### Records

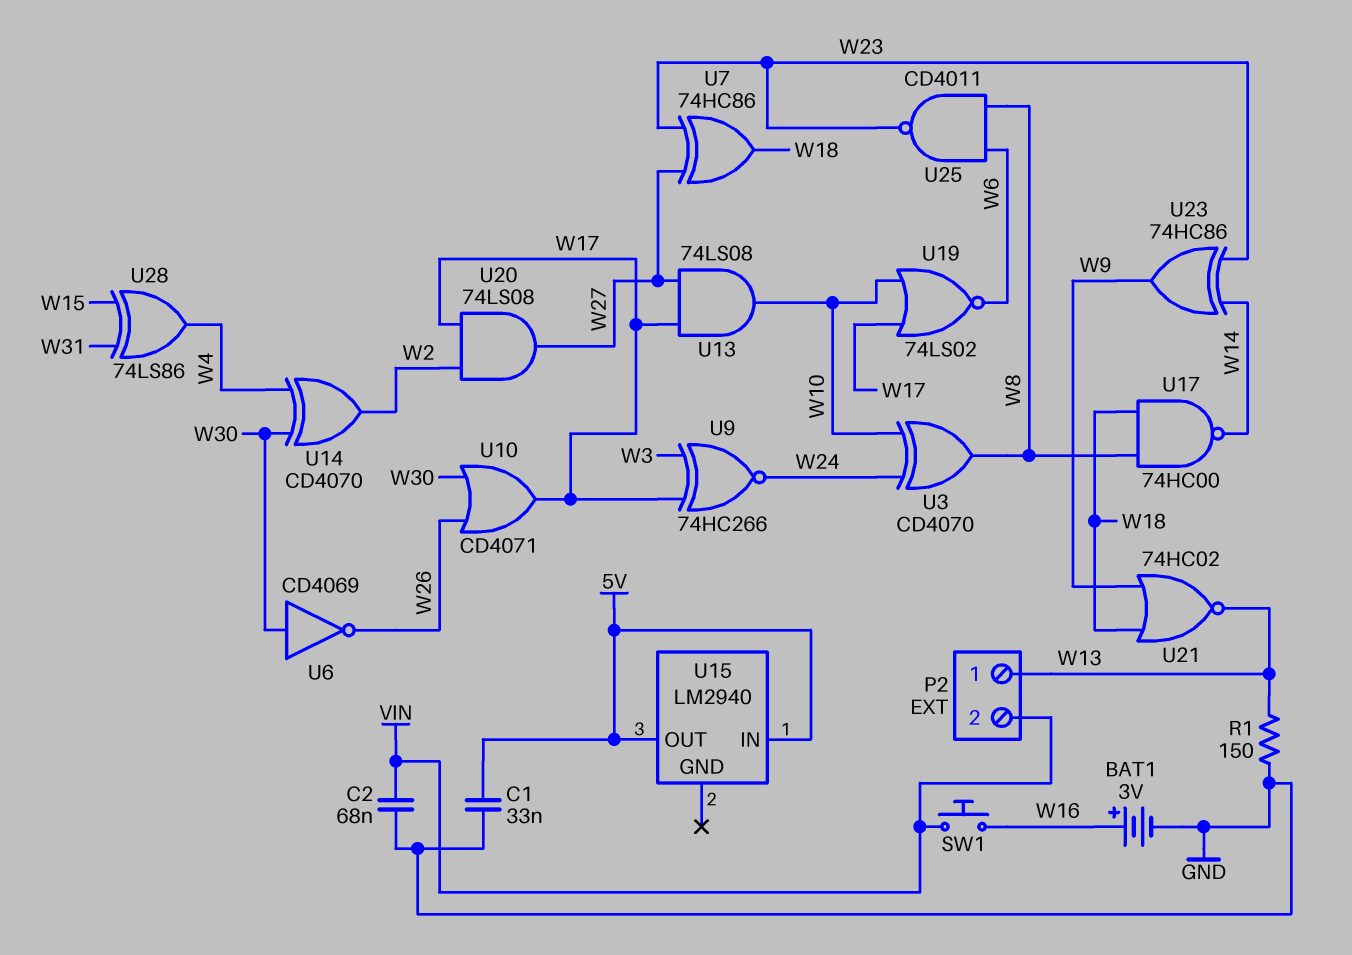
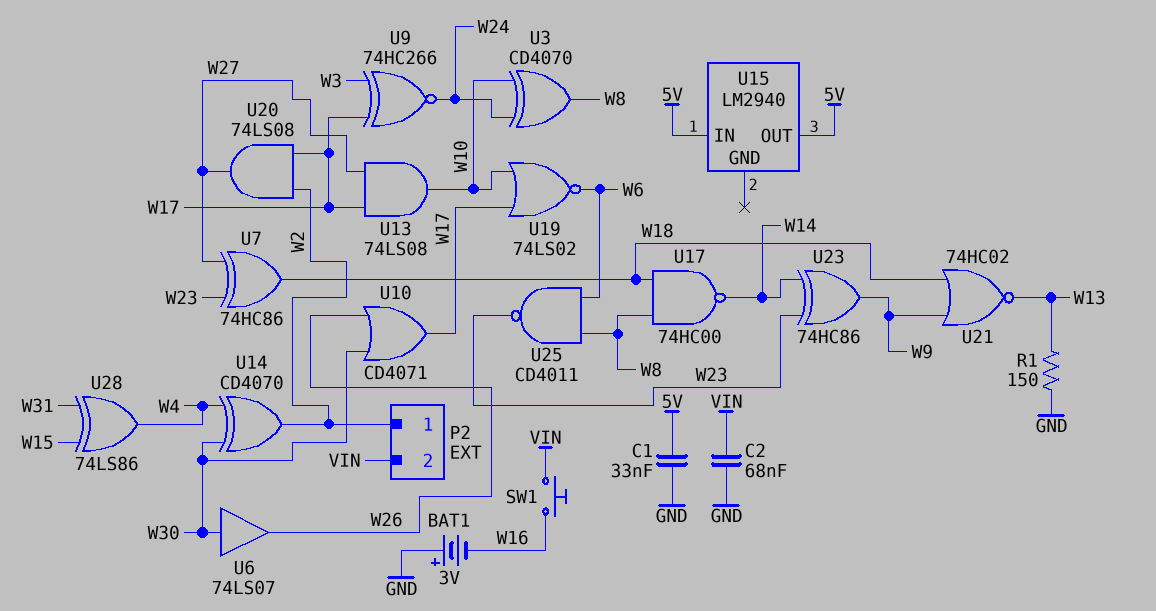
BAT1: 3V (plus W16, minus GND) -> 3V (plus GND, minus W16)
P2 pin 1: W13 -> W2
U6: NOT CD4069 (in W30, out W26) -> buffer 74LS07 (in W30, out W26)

--

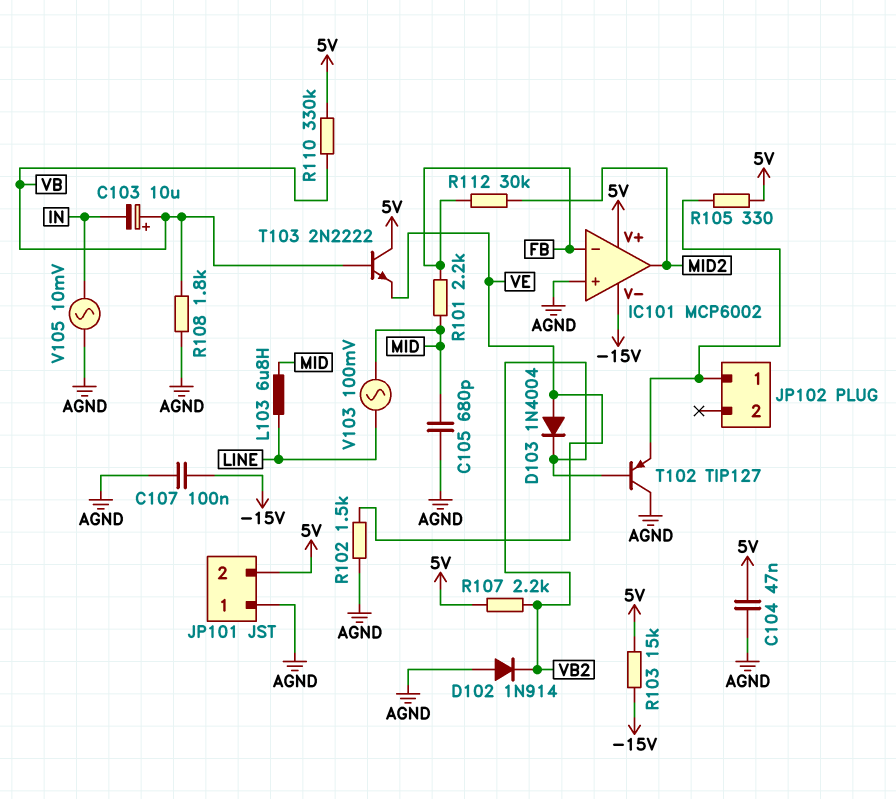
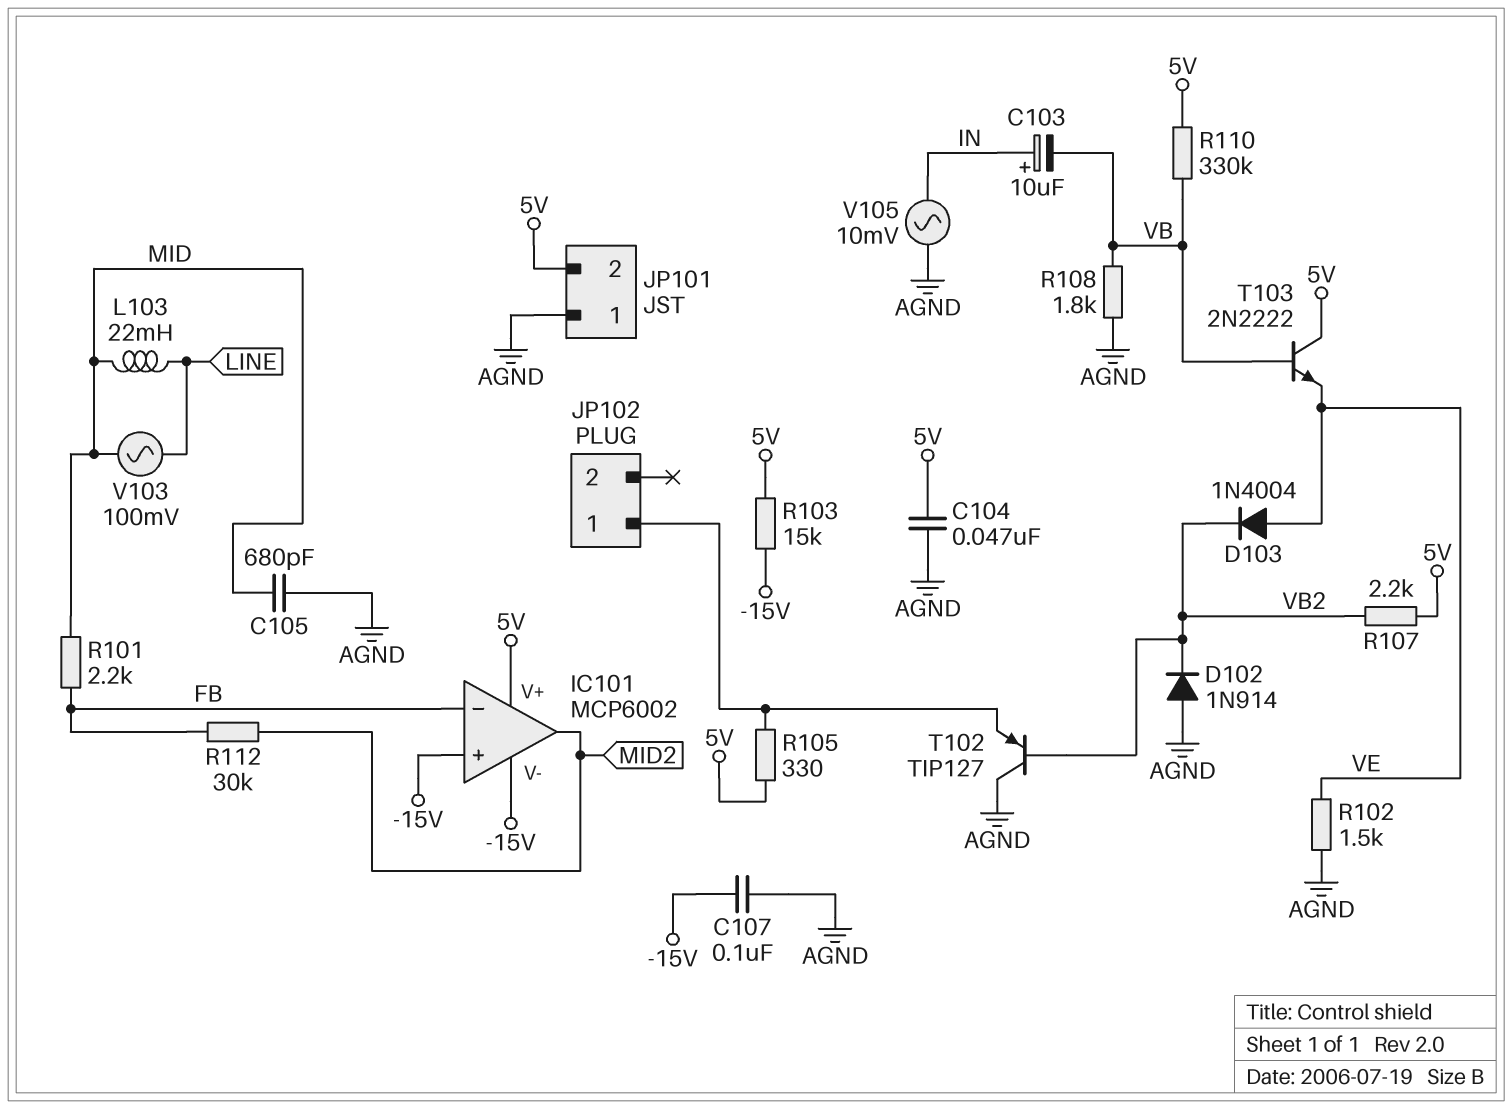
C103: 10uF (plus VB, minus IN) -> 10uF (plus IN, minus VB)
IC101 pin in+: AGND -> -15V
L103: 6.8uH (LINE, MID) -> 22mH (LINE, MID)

### Task brief
Determine the number of lines in the data that include the word "plus", and provide that number without comment.

### Task solution
2